__EXERCISE DIRECTIONS__.
Output the listing verbatim, leaving out every picture.

__STORED DATA__.
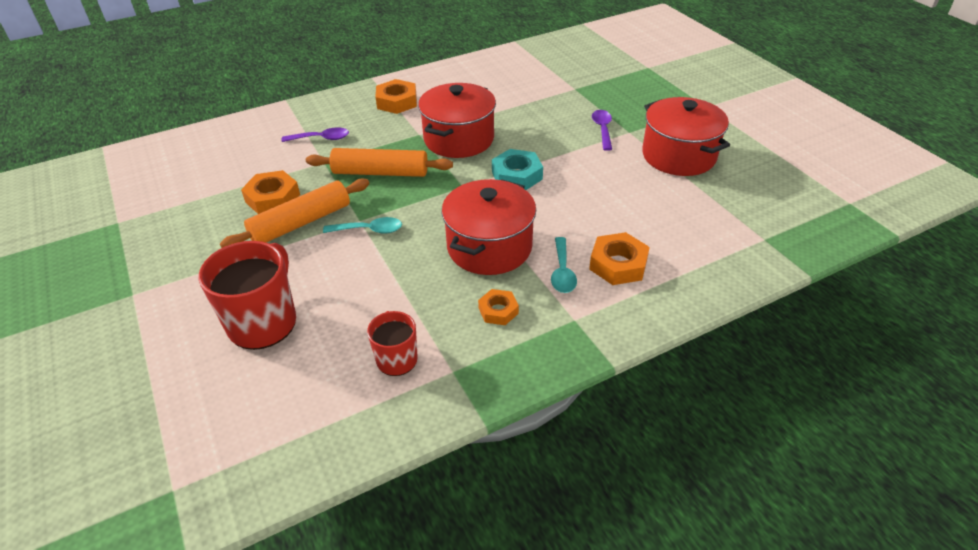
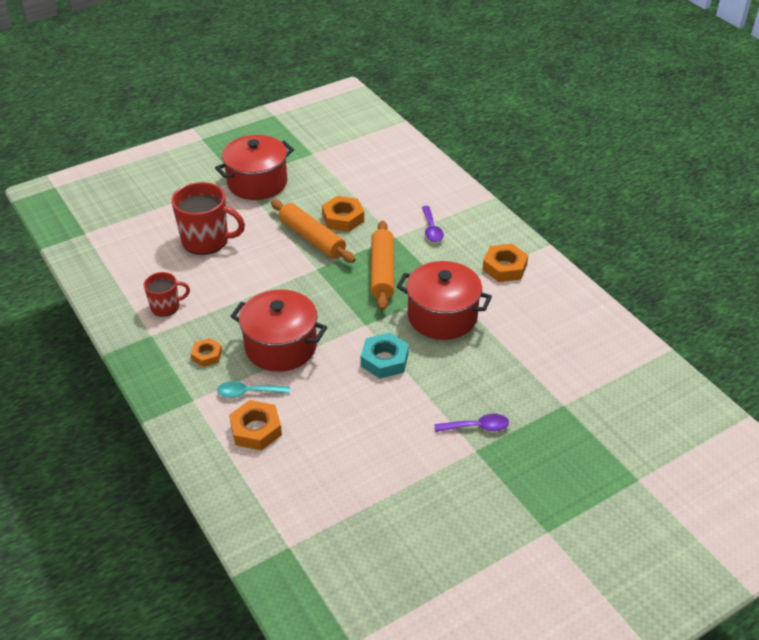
camera: 85 degrees right, 0 degrees up
(369, 230) = (303, 275): turquoise spoon -> none
(678, 156) = (432, 491): red pot -> red pot (257, 183)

__EXERCISE ANSWER__.
camera: 85 degrees right, 0 degrees up
(369, 230) = (303, 275): turquoise spoon -> none
(678, 156) = (432, 491): red pot -> red pot (257, 183)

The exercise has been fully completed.